Stored items
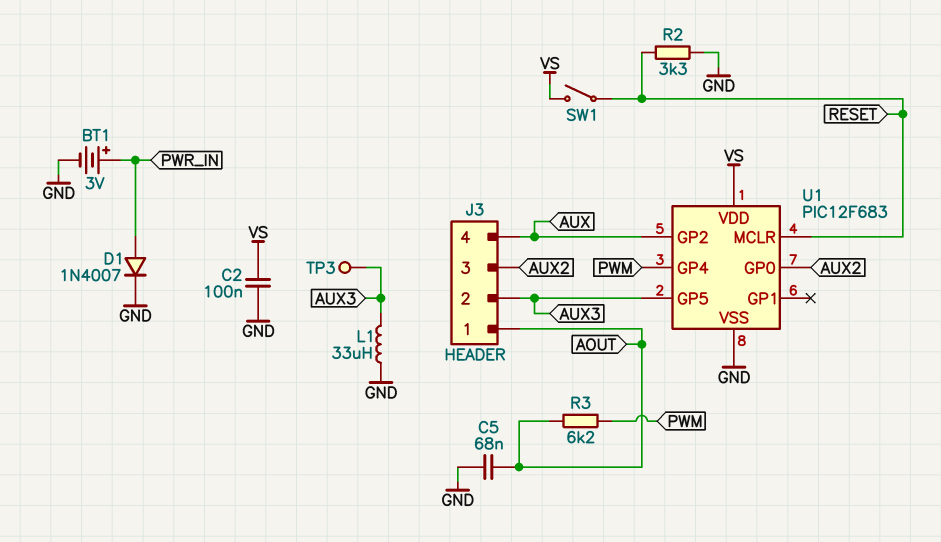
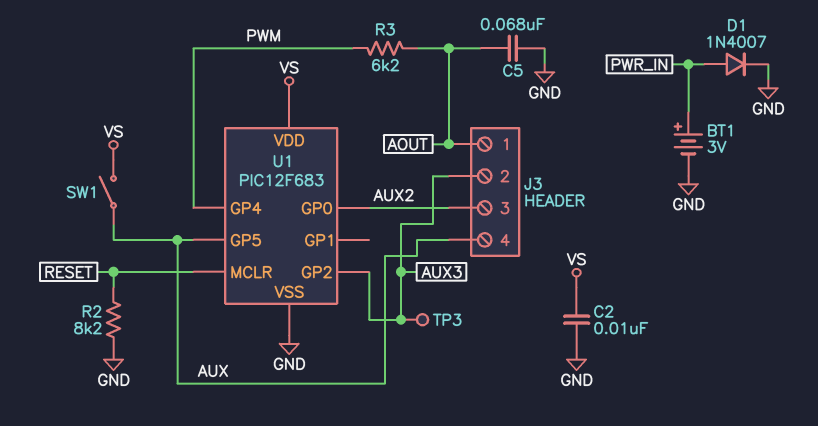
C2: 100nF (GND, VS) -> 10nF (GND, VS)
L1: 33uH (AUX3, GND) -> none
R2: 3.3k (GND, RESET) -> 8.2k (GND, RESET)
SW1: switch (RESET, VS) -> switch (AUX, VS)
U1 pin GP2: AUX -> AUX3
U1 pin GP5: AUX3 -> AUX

▸ **Task**: Starting at the line that contains "L1: 33uH (AUX3, GND) -> none", copy every line down to the last line of the records above, exactly as written.

▸ **Your solution**:
L1: 33uH (AUX3, GND) -> none
R2: 3.3k (GND, RESET) -> 8.2k (GND, RESET)
SW1: switch (RESET, VS) -> switch (AUX, VS)
U1 pin GP2: AUX -> AUX3
U1 pin GP5: AUX3 -> AUX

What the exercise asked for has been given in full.